Layout difference data
=== Begin Enclosure ===

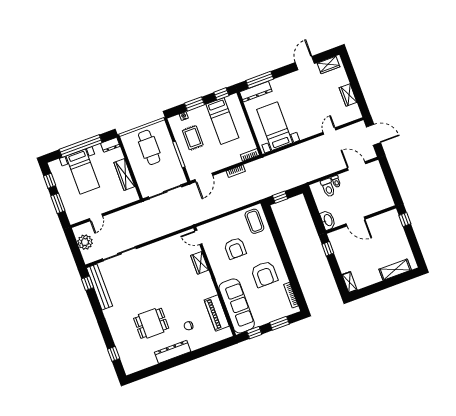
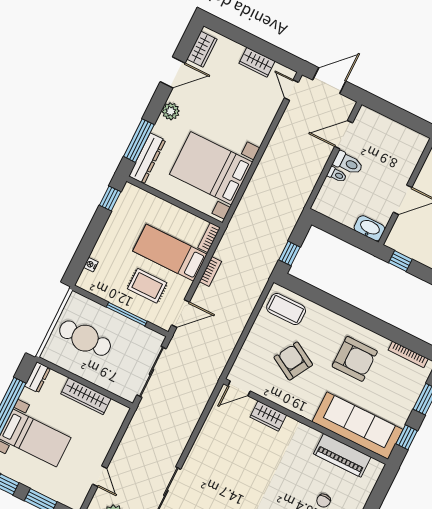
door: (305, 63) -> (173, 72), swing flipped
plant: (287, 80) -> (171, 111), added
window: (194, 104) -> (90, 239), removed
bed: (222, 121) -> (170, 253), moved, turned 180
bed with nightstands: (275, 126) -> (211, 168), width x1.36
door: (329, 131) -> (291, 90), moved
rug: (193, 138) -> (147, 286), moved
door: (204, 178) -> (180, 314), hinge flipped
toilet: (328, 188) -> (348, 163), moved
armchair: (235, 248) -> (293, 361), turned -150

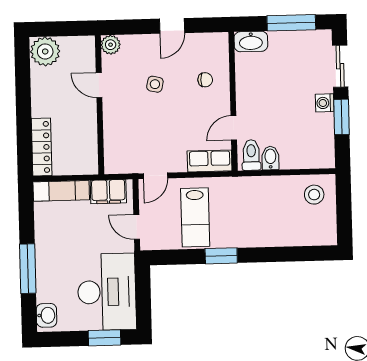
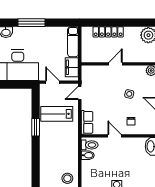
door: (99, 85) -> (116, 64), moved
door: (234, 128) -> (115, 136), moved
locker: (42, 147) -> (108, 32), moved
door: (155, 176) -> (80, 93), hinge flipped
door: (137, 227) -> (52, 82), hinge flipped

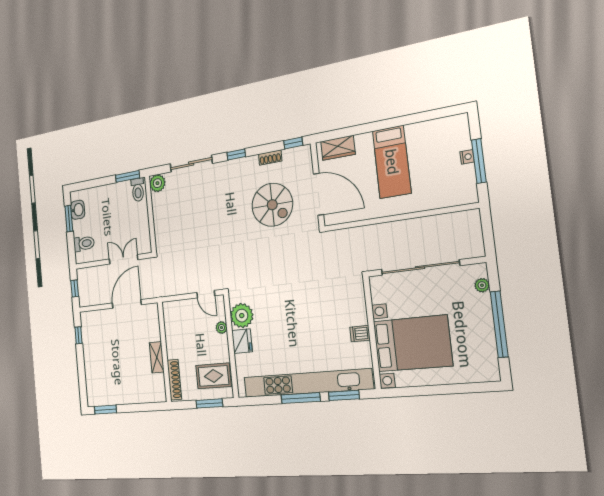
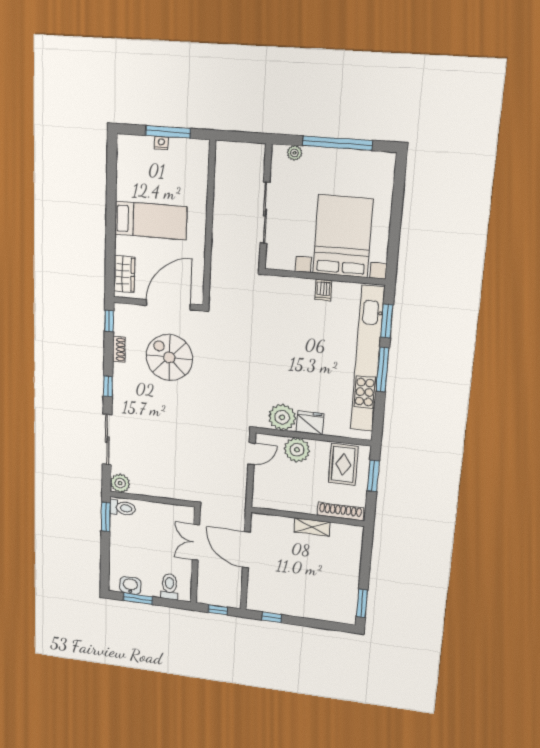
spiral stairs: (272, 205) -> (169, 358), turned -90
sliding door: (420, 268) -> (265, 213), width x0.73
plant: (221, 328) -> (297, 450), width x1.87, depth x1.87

=== End Enclosure ===

WHAT THE EXERCISE ASKS: Restate, word for word, each line from the line containing "door: (155, 176) -> (80, 93), hinge flipped" through the end of the entries above; the pictures are not part of the copy.

RESPONSE:
door: (155, 176) -> (80, 93), hinge flipped
door: (137, 227) -> (52, 82), hinge flipped

spiral stairs: (272, 205) -> (169, 358), turned -90
sliding door: (420, 268) -> (265, 213), width x0.73
plant: (221, 328) -> (297, 450), width x1.87, depth x1.87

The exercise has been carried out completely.